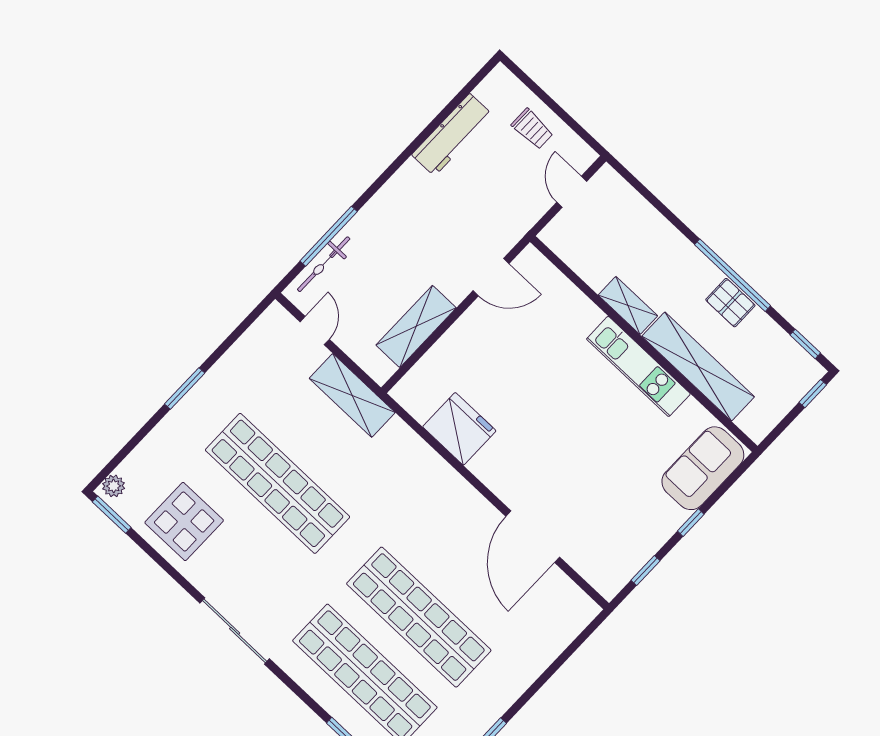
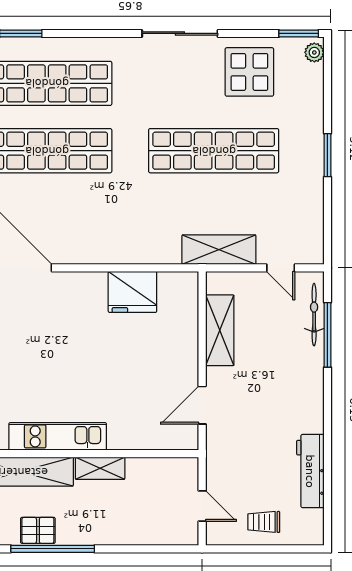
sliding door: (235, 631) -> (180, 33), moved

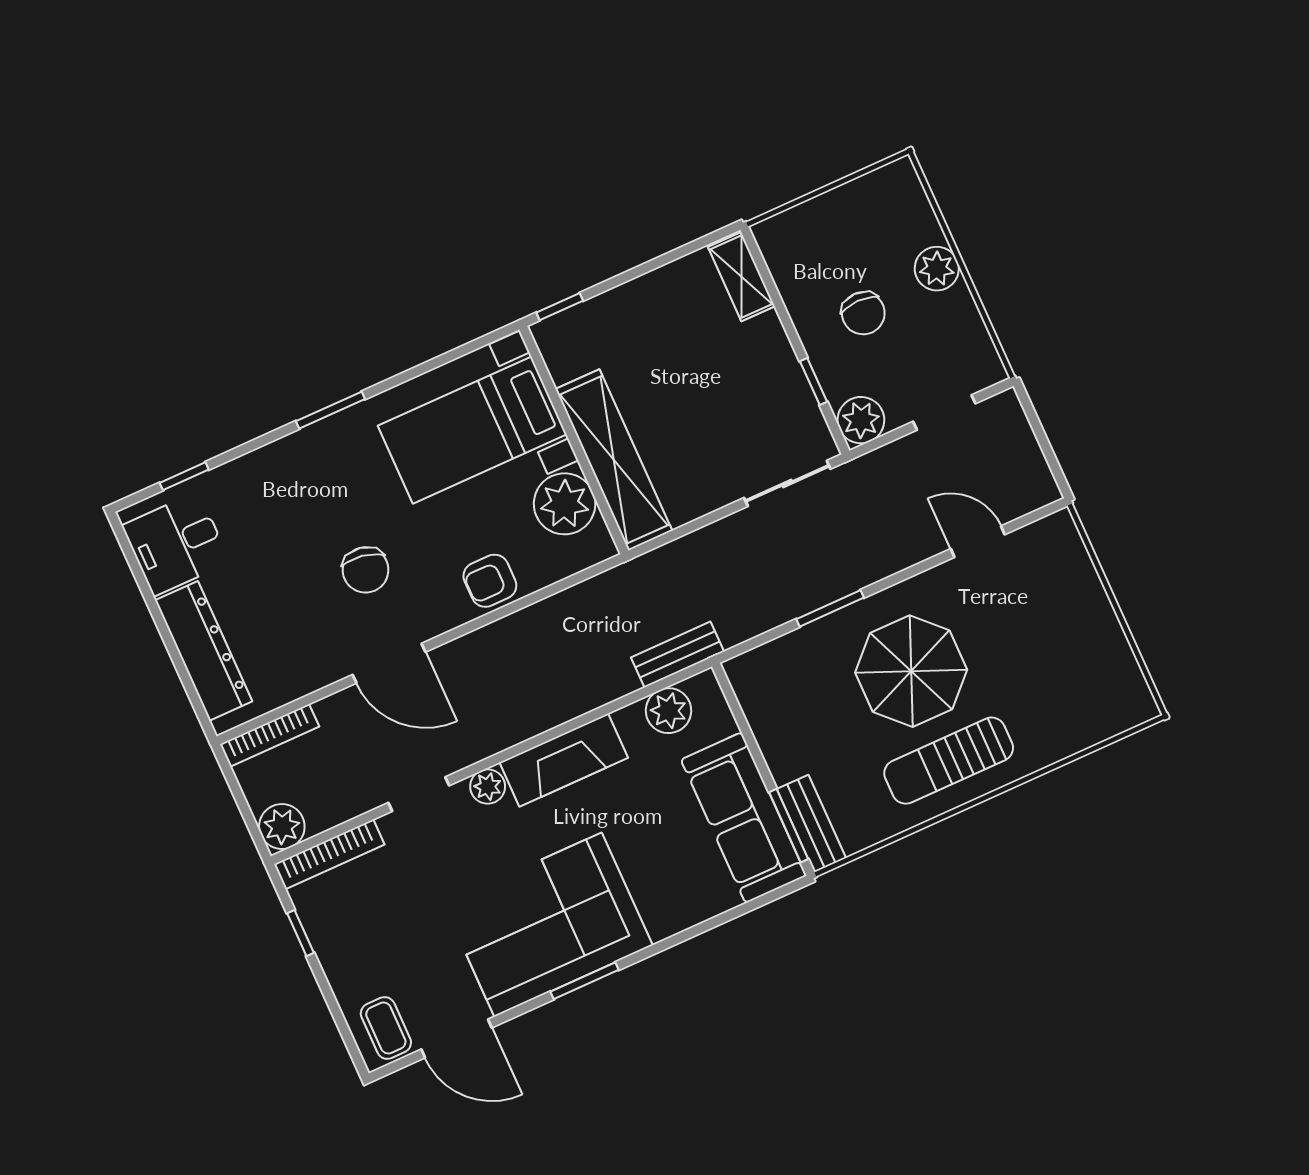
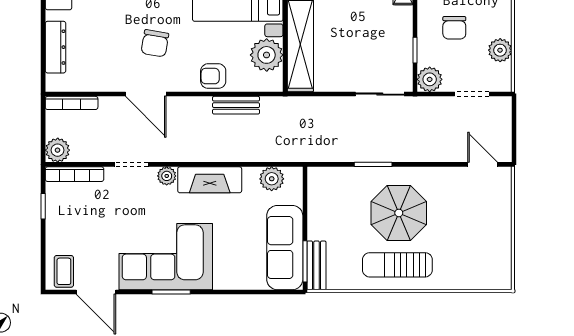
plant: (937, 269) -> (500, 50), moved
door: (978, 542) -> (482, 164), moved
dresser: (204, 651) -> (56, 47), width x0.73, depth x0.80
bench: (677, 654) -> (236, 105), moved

• • •

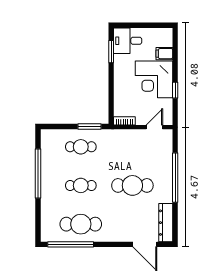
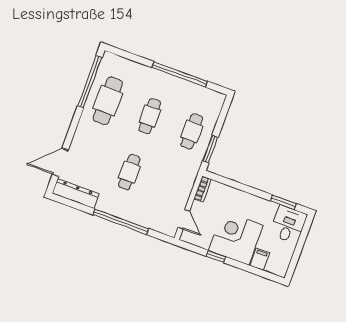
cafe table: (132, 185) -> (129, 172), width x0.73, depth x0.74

• • •

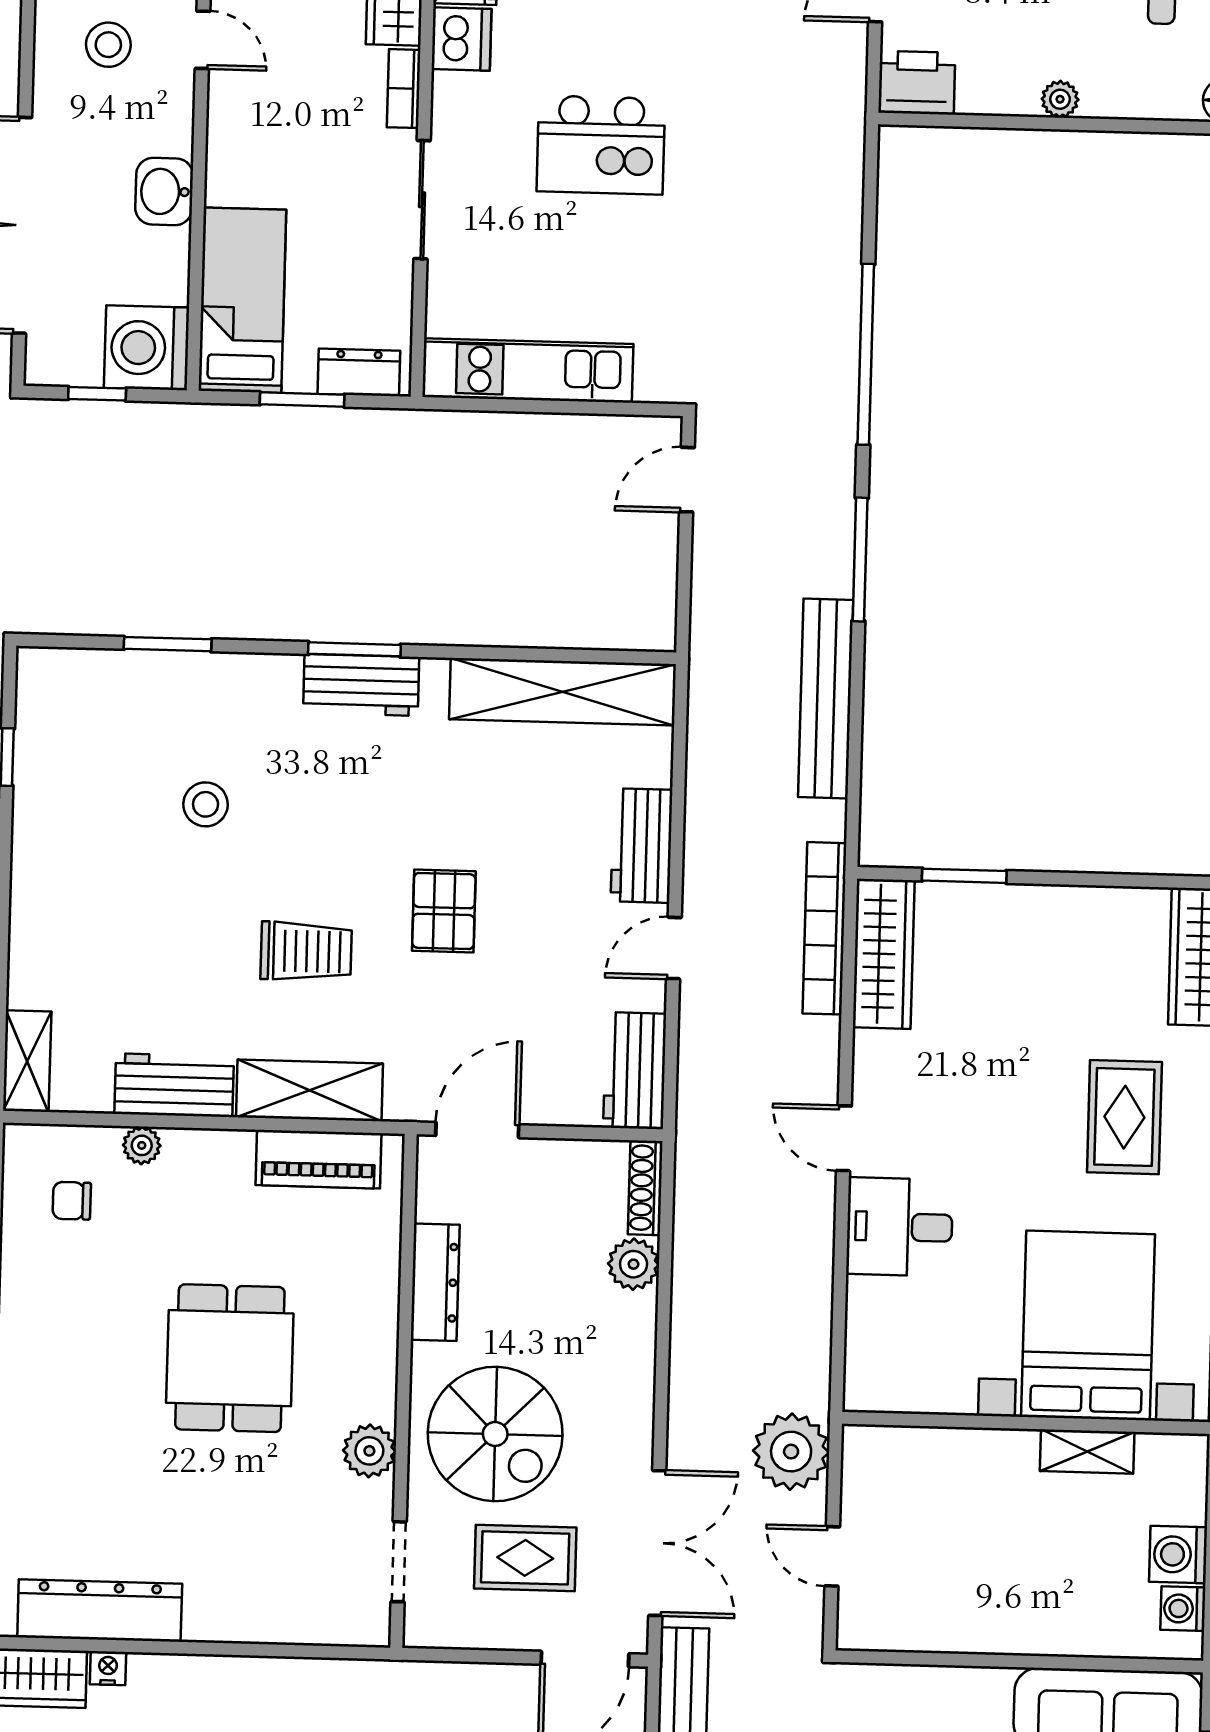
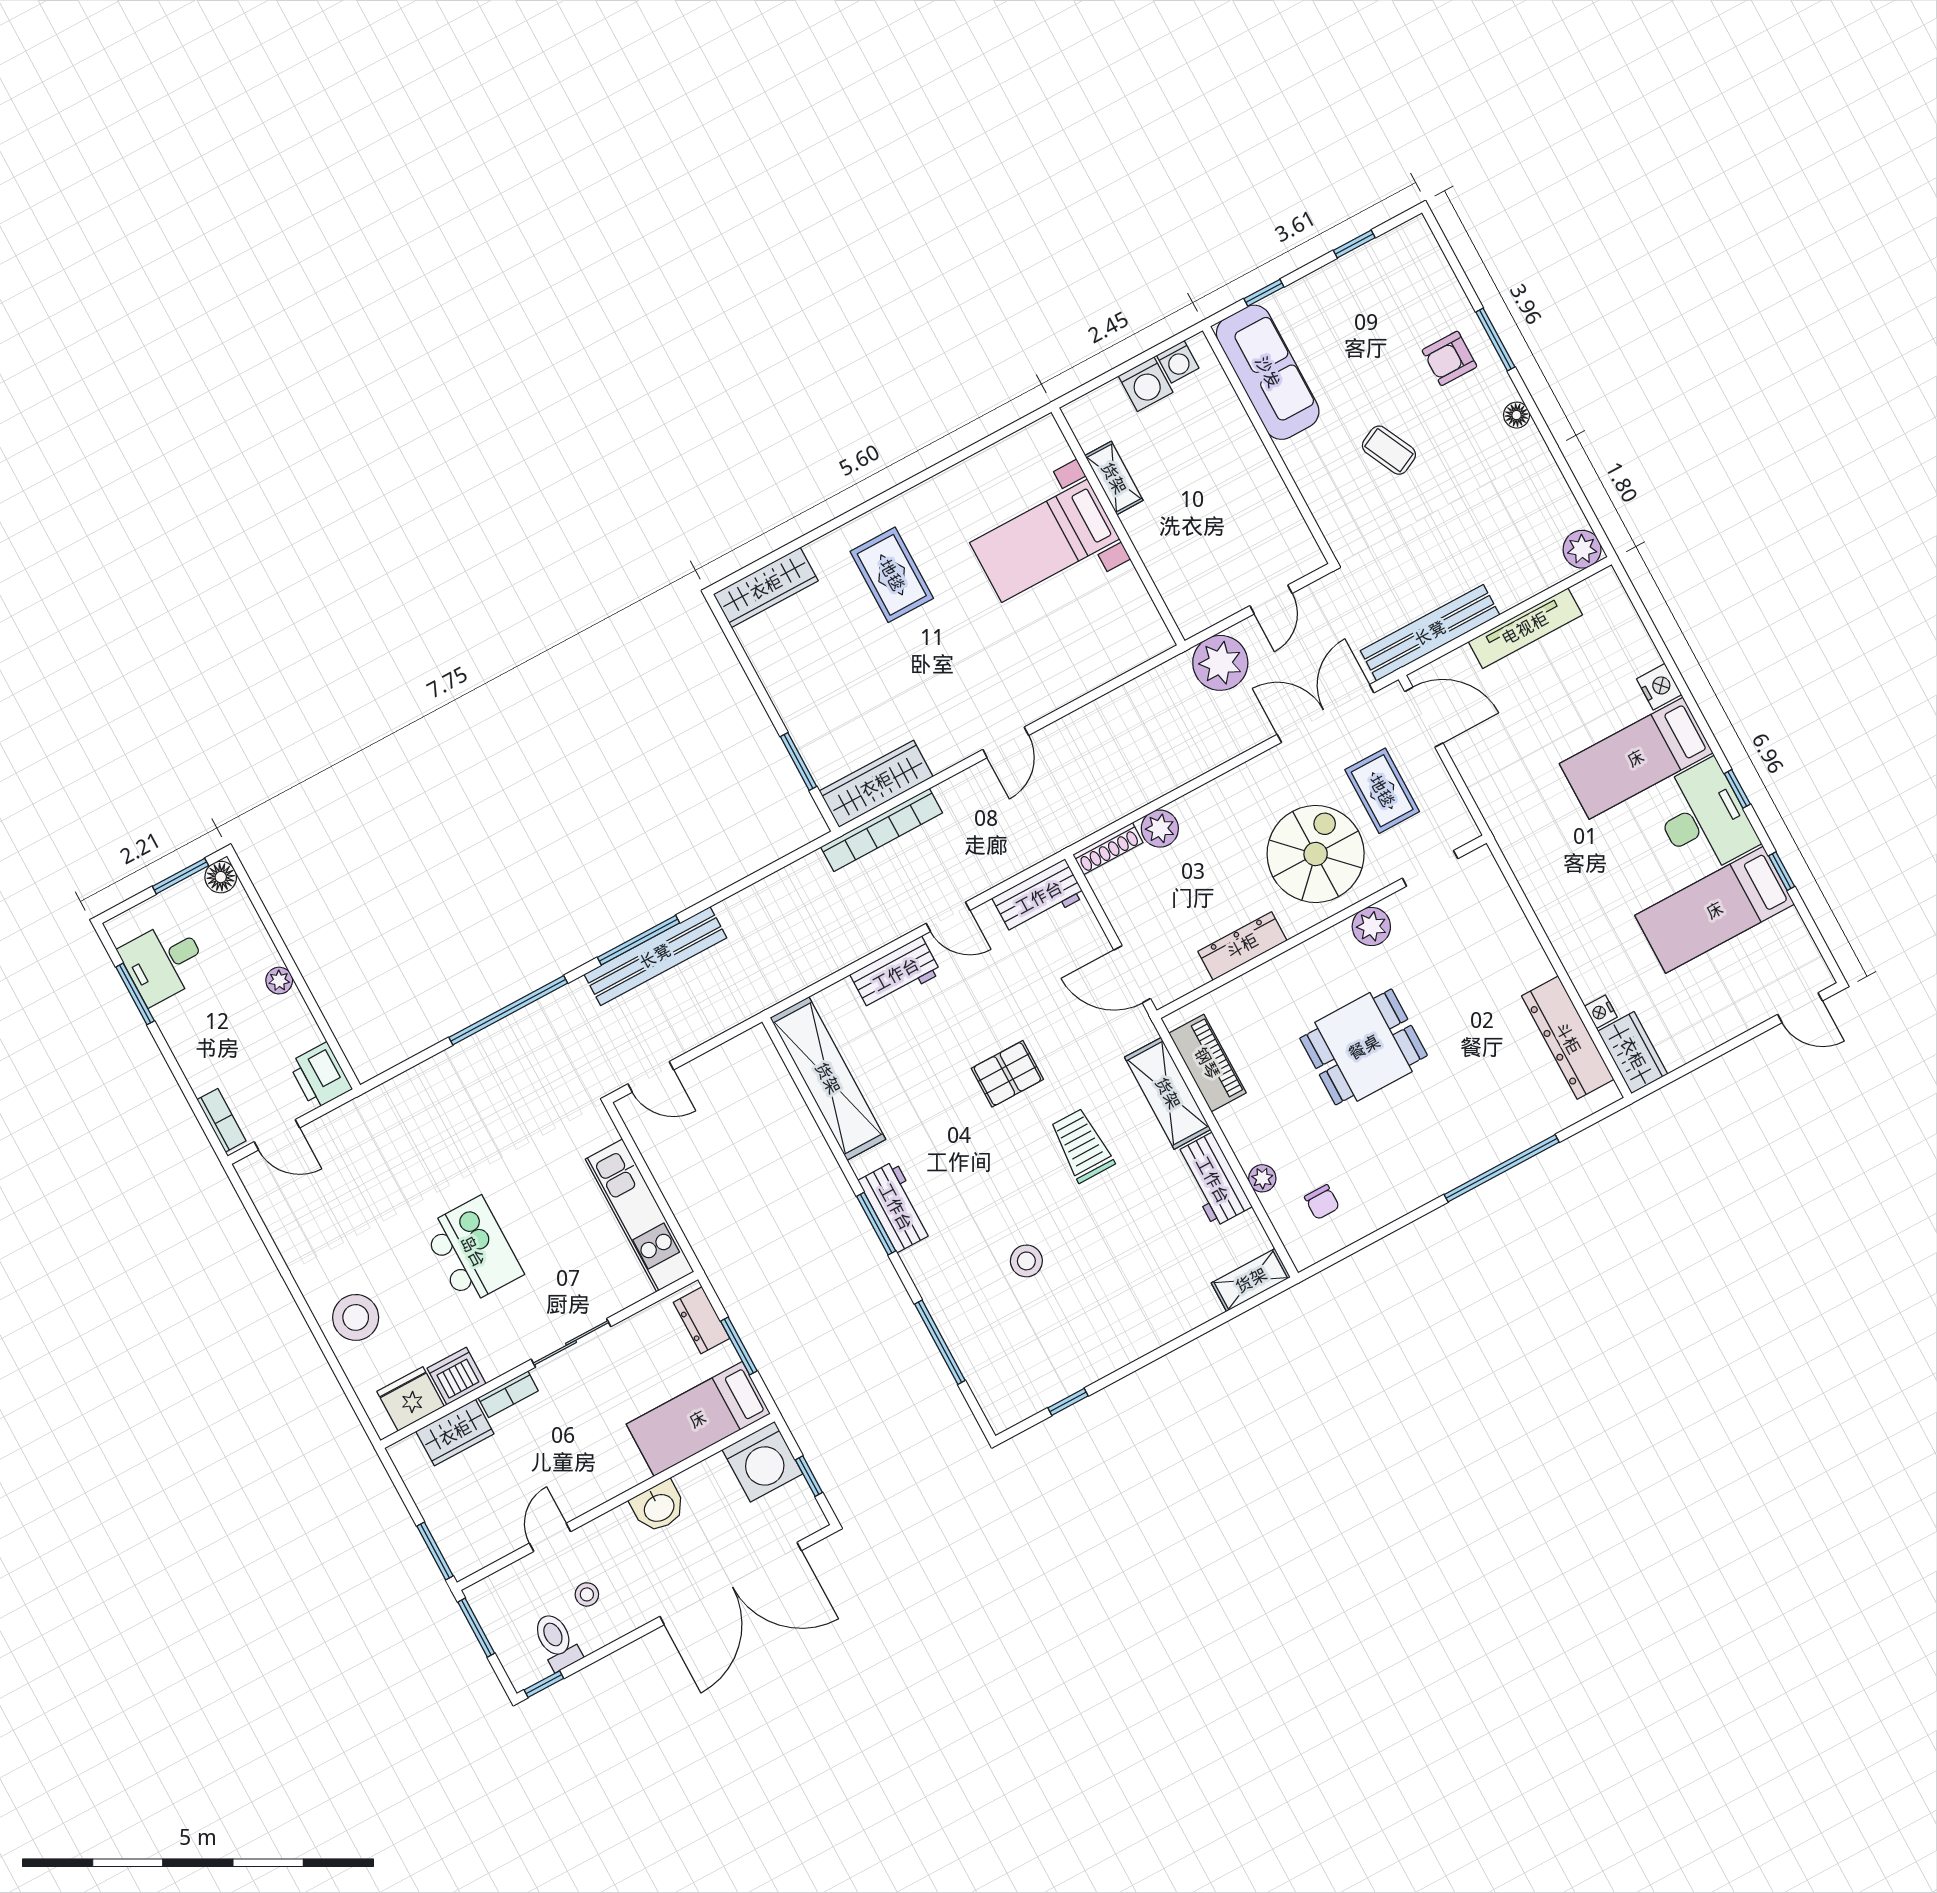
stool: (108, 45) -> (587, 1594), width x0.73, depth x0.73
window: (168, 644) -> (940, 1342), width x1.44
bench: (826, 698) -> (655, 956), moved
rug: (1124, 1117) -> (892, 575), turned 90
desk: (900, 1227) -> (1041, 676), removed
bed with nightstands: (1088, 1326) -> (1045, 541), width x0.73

• • •

▸ Directive
Return exactly the stretch above whose first line contains "sliding door: (235, 631) -> (180, 33), moved" and whose last line contains "bench: (677, 654) -> (236, 105), moved", and nothing outside it. The pictures should not appear.

▸ Answer
sliding door: (235, 631) -> (180, 33), moved

plant: (937, 269) -> (500, 50), moved
door: (978, 542) -> (482, 164), moved
dresser: (204, 651) -> (56, 47), width x0.73, depth x0.80
bench: (677, 654) -> (236, 105), moved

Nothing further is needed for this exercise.